Object inventory comparisons
════════════════════
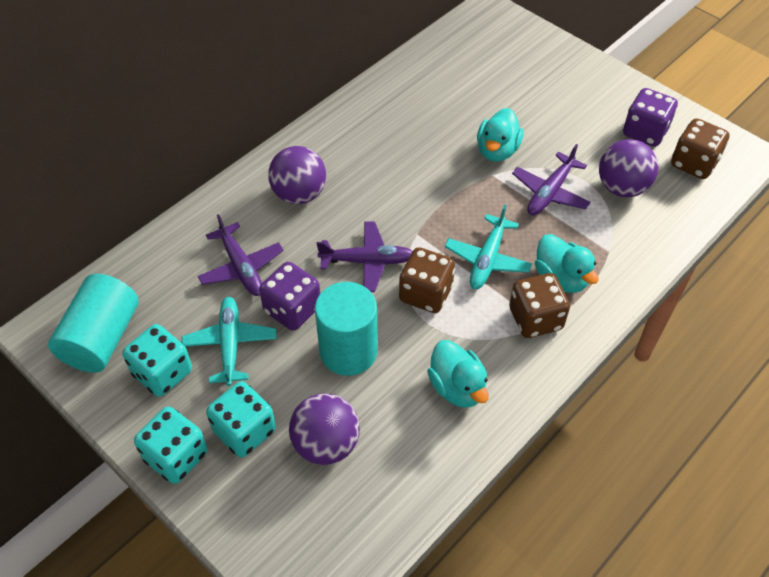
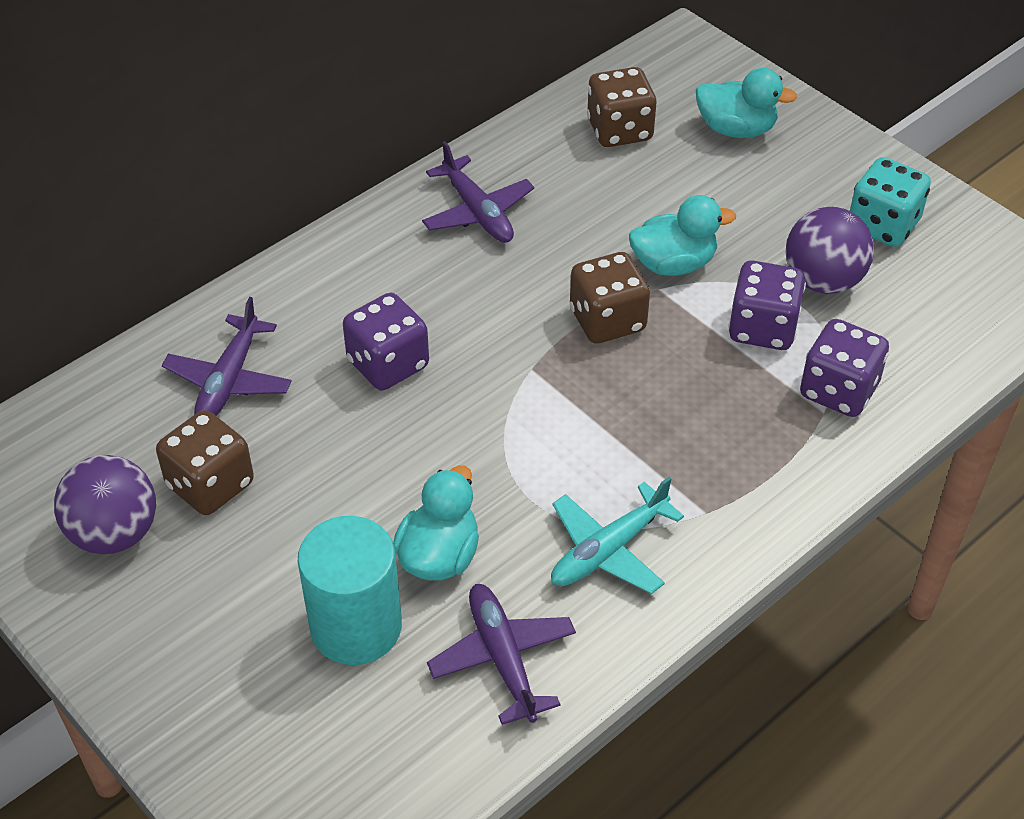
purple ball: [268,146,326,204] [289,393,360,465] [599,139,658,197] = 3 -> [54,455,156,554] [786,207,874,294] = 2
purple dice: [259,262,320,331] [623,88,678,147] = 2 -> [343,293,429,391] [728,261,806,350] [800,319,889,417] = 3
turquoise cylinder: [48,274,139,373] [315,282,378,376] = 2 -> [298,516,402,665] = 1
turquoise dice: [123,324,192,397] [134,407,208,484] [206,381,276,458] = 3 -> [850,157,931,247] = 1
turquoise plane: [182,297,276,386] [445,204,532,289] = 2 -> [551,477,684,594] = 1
════════════════════
> ASSIGNMENT: Please retype every record shown above, exactly as written, but without pictures.

> ANSWER SPACE:
purple ball: [268,146,326,204] [289,393,360,465] [599,139,658,197] = 3 -> [54,455,156,554] [786,207,874,294] = 2
purple dice: [259,262,320,331] [623,88,678,147] = 2 -> [343,293,429,391] [728,261,806,350] [800,319,889,417] = 3
turquoise cylinder: [48,274,139,373] [315,282,378,376] = 2 -> [298,516,402,665] = 1
turquoise dice: [123,324,192,397] [134,407,208,484] [206,381,276,458] = 3 -> [850,157,931,247] = 1
turquoise plane: [182,297,276,386] [445,204,532,289] = 2 -> [551,477,684,594] = 1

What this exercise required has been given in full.